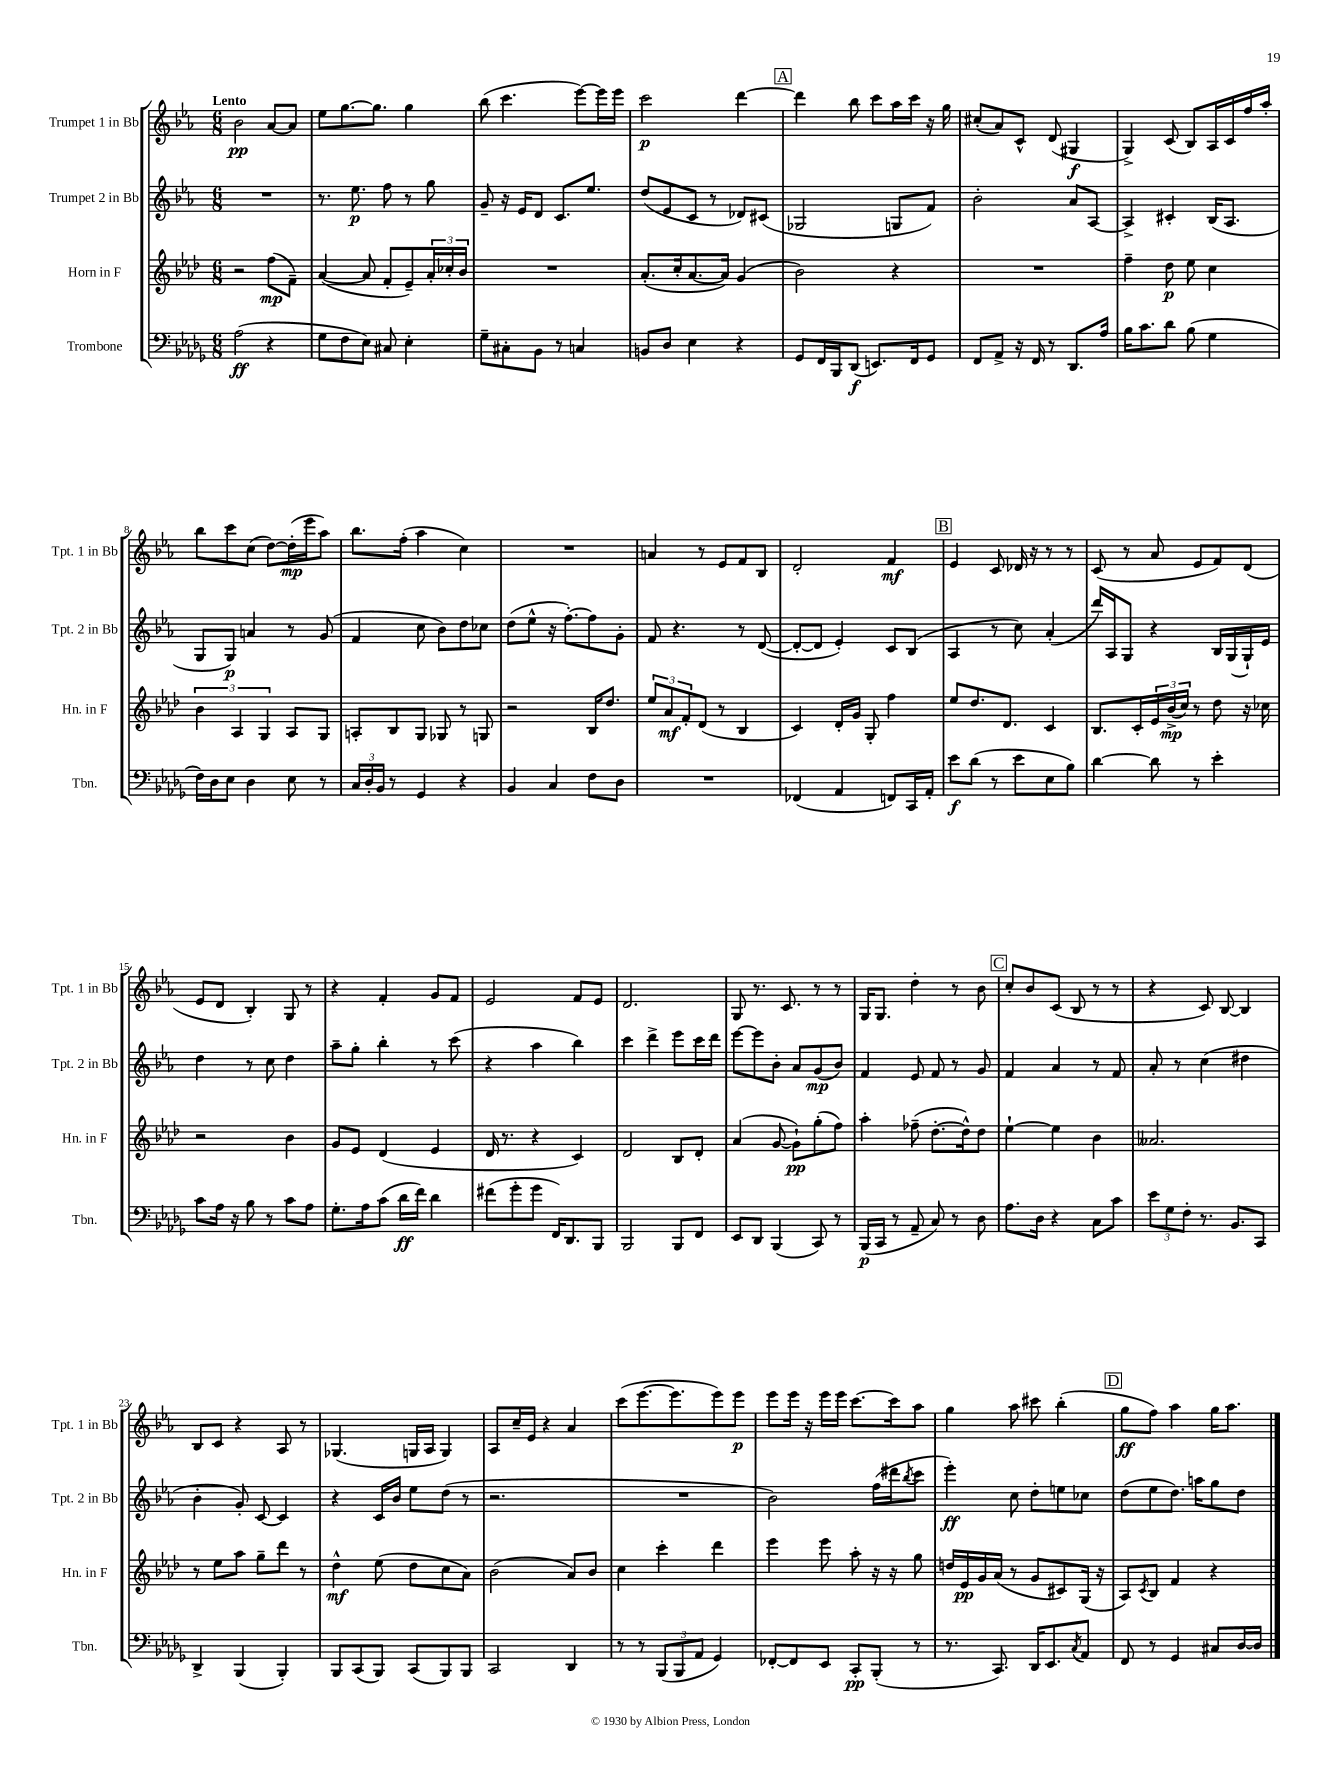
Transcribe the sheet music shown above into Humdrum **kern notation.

**kern	**kern	**kern	**kern
*staff4	*staff3	*staff2	*staff1
*clefF4	*clefG2	*clefG2	*clefG2
*k[b-e-a-d-g-]	*k[b-e-a-d-]	*k[b-e-a-]	*k[b-e-a-]
*M6/8	*M6/8	*M6/8	*M6/8
(2A-	2r	2.r	2b-
4r	(8ff	.	[8a-
.	8f~)	.	8a-]
=	=	=	=
8G-	([4a-	8.r	8ee-
8F	.	.	[8.gg
.	.	8.ee-	.
8E-)	8a-]	.	.
.	.	.	8.gg]
8C#	8f'	8ff	.
4E-'	8e-~)	8r	4gg
.	24a-'	8gg	.
.	24cc-'	.	.
.	24b-	.	.
=	=	=	=
8G-~	2.r	8g~	(8bb-
8C#'	.	16r	4.ccc
.	.	16e-	.
8BB-	.	8d	.
8r	.	8.c	.
4C	.	.	[8eee-)
.	.	8.ee-	.
.	.	.	16eee-]
.	.	.	16eee-
=	=	=	=
8BB	(8.a-'	(8dd	2ccc
8D-	.	8e-	.
.	16cc'	.	.
4E-	[8.a-	8c	.
.	.	8r	.
.	16a-])	.	.
4r	(4g	8d-)	[4ddd
.	.	(8c#	.
=	=	=	=
8GG-	2b-)	2G-	4ddd]
16FF	.	.	.
16BBB-	.	.	.
(8DD-	.	.	8bb-
8.EE)	.	.	8ccc
.	4r	8G	16aa-
16FF	.	.	16ccc
8GG-	.	8f)	16r
.	.	.	16gg
=	=	=	=
8FF	2.r	2b-'	(8cc#'
8AA-^	.	.	8a-)
16r	.	.	8c^^
16FF	.	.	.
8r	.	.	(8d
8.DD-	.	8a-	4G#
.	.	[8A-	.
16A-	.	.	.
=	=	=	=
16B-	4ff~	4A-^]	4G^)
8.c	.	.	.
8d-	8dd-	4c#'	(8c
(8B-	8ee-	.	8B-)
4G-	4cc	(16B-	16A-
.	.	8.A-	16c
.	.	.	16ff
.	.	.	16aa-'
=	=	=	=
16F)	6b-	8G	8bb-
16D-	.	.	.
8E-	.	8G)	8ccc
.	6A-	.	.
4D-	.	4a	(8cc
.	6G	.	.
.	.	.	[8dd)
8E-	8A-	8r	(16dd']
.	.	.	16eee-
8r	8G	(8g	8aa-)
=	=	=	=
24C	8A'	4f	8.bb-
24D-'	.	.	.
24BB-	.	.	.
8r	8B-	.	.
.	.	.	(16ff'
4GG-	8G	8cc	4aa-
.	8G-	8b-)	.
4r	8r	8dd	4cc)
.	8G	8cc-	.
=	=	=	=
4BB-	2r	(8dd	2.r
.	.	8ee-^^	.
4C	.	16r	.
.	.	[8.ff')	.
8F	16B-	8ff]	.
.	8.dd-	.	.
8D-	.	8g'	.
=	=	=	=
2.r	12ee-	8f	4a
.	12a-	.	.
.	.	4.r	.
.	12f'	.	.
.	(8d-	.	8r
.	8r	.	8e-
.	4B-	8r	8f
.	.	([8d	8B-
=	=	=	=
(4FF-	4c)	8d'_	2d'
.	.	8d]	.
4AA-	16d-'	4e-')	.
.	16g	.	.
.	8G'	.	.
8FF)	4ff	8c	4f
16CC	.	(8B-	.
16AA-'	.	.	.
=	=	=	=
8e-	8ee-	4A-	4e-
(8d-	8.dd-	.	.
8r	.	8r	8c
.	8.d-	.	.
8e-	.	8cc)	16d-
.	.	.	16r
8E-	4c	(4a-'	8r
8B-)	.	.	8r
=	=	=	=
[4d-	8.B-	16ddd)	(8c
.	.	16A-	.
.	.	8G	8r
.	16c'	.	.
8d-]	24e-	4r	8a-
.	(24b-^	.	.
.	24cc)	.	.
8r	8r	.	8e-
4e-'	8dd-	16B-	8f)
.	.	(16G	.
.	16r	16G`)	(8d
.	16cc-	16e-	.
=	=	=	=
8c	2r	4dd	8e-
16A-	.	.	8d
16r	.	.	.
8B-	.	8r	4B-')
8r	.	8cc	.
8c	4b-	4dd	8G
8A-	.	.	8r
=	=	=	=
8.G-'	8g	8aa-~	4r
.	8e-	8gg'	.
16A-	.	.	.
(8c	(4d-	4bb-'	4f'
16d-	.	.	.
16f)	.	.	.
4d-	4e-	8r	8g
.	.	(8ccc	8f
=	=	=	=
(8f#	16d-	4r	2e-
.	8.r	.	.
8g-'	.	.	.
8g-	4r	4aa-	.
16FF)	.	.	.
8.DD-	.	.	.
.	4c)	4bb-)	8f
8BBB-	.	.	8e-
=	=	=	=
2BBB-	2d-	4ccc	2.d
.	.	4ddd^	.
8BBB-	8B-	8eee-	.
8FF	8d-'	16ccc	.
.	.	16ddd	.
=	=	=	=
8EE-	(4a-	[8eee-	8G
8DD-	.	8eee-]	8.r
(4BBB-	[8g	8b-'	.
.	.	.	8.c
.	8g`])	8a-	.
8CC)	(8gg'	(8g	8r
8r	8ff)	8b-)	8r
=	=	=	=
(16BBB-	4aa-'	4f	16G
16CC	.	.	8.G
8r	.	.	.
8AA-~	(8ff-~	8e-	4dd'
8C)	[8.dd-'	8f	.
8r	.	8r	8r
.	16dd-^^])	.	.
8D-	8dd-	8g	8b-
=	=	=	=
8.A-	[4ee-`	4f	8cc'
.	.	.	8b-
16D-	.	.	.
4r	4ee-]	4a-	(8c
.	.	.	8B-
8C	4b-	8r	8r
8c	.	8f	8r
=	=	=	=
12e-	2.a--	8a-'	4r
12G-	.	.	.
.	.	8r	.
12F'	.	.	.
8.r	.	(4cc	8c)
.	.	.	[8B-
8.BB-	.	.	.
.	.	4dd#	4B-]
8CC	.	.	.
=	=	=	=
4DD-^	8r	4b-'	8B-
.	8ee-	.	8c
(4BBB-	8aa-	8g')	4r
.	8gg~	[8c	.
4BBB-')	8ddd-	4c]	8A-
.	8r	.	8r
=	=	=	=
8BBB-	4dd-^^	4r	(4.G-
(8CC	.	.	.
8BBB-)	(8ee-	16c	.
.	.	16b-	.
(8CC	8dd-	8ee-	16G
.	.	.	16A-
8BBB-)	8cc	(8dd	4G)
8BBB-	8a-)	8r	.
=	=	=	=
2CC	(2b-	2.r	8A-
.	.	.	16cc~
.	.	.	16e-
.	.	.	4r
4DD-	8a-)	.	4a-
.	8b-	.	.
=	=	=	=
8r	4cc	2.r	(8ccc
8r	.	.	[8.eee-
(12BBB-	4ccc'	.	.
.	.	.	8.eee-]
12BBB-	.	.	.
12AA-	.	.	.
4GG-)	4ddd-	.	8eee-)
.	.	.	8eee-
=	=	=	=
[8FF-'	4eee-	2b-)	8eee-
8FF-]	.	.	16eee-
.	.	.	16r
8EE-	8eee-	.	16eee-
.	.	.	16eee-
8CC'	8aa-'	.	[8.ccc
(8BBB-'	16r	(16ff	.
.	16r	16ddd#	16ccc]
.	.	8qbb-	.
8r	8gg	8ccc	8aa-
=	=	=	=
8.r	16dd	4eee-')	4gg
.	16e-	.	.
.	16g	.	.
8.CC)	(16a-	.	.
.	8r	8cc	8aa-
16DD-	8g	8dd'	8ccc#
8.EE-	.	.	.
.	8c#)	8ee	(4bb-'
8qC	.	.	.
8AA-	(16G	8cc-	.
.	16r	.	.
=	=	=	=
8FF	8A-)	(8dd	8gg
.	8qc	.	.
8r	8B-	8ee-	8ff)
4GG-	4f	8.dd)	4aa-
.	.	16aa	.
8C#	4r	8gg	16gg
.	.	.	8.aa-
[16D-	.	8dd	.
16D-]	.	.	.
==	==	==	==
*-	*-	*-	*-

* THE TASK
How many lines in the items above contain the string "kern"? Case must match. Reply with the number alone.

* SOLUTION
2